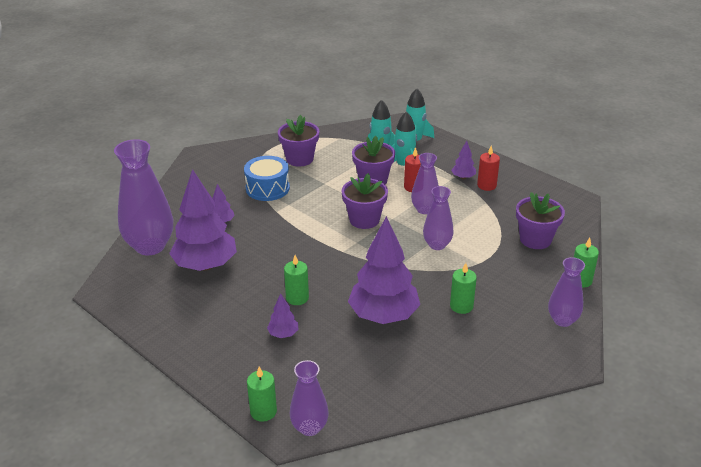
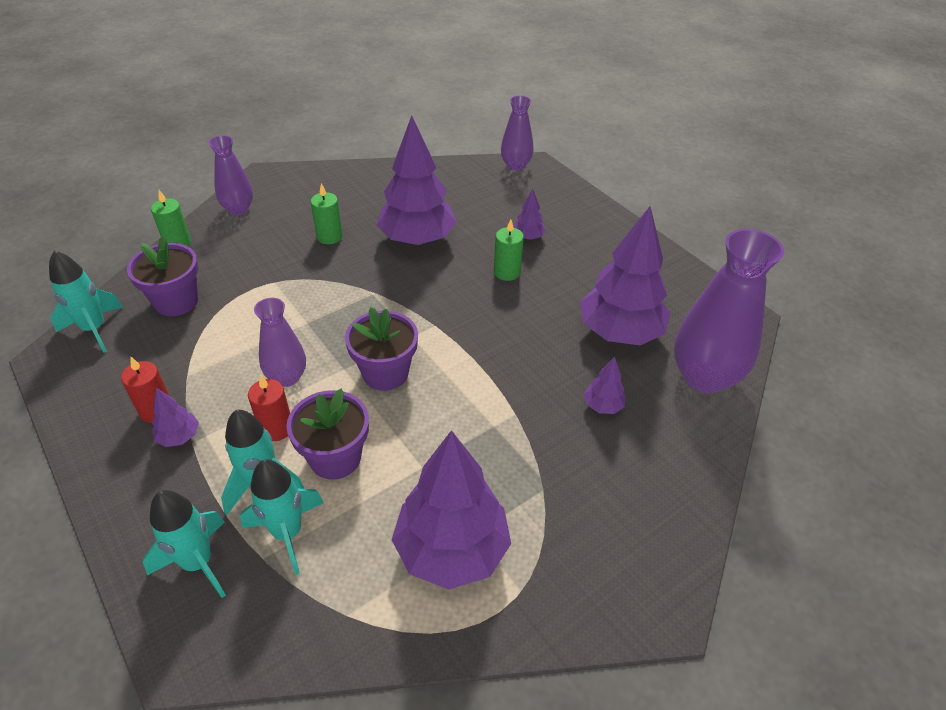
camera: 170 degrees left, 10 degrees up
(263, 411) = (553, 180): green candle -> none
(267, 188) = (524, 472): blue drum -> none
(299, 159) = (451, 550): purple flower pot -> purple tree
(437, 245) = (307, 314): purple vase -> none
(570, 216) = (94, 329): none -> turquoise rocket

--- --- ---

THE TASK: Your answer should be every line above, written out exactly, with no pictures.

RESPONSE AREA:
camera: 170 degrees left, 10 degrees up
(263, 411) = (553, 180): green candle -> none
(267, 188) = (524, 472): blue drum -> none
(299, 159) = (451, 550): purple flower pot -> purple tree
(437, 245) = (307, 314): purple vase -> none
(570, 216) = (94, 329): none -> turquoise rocket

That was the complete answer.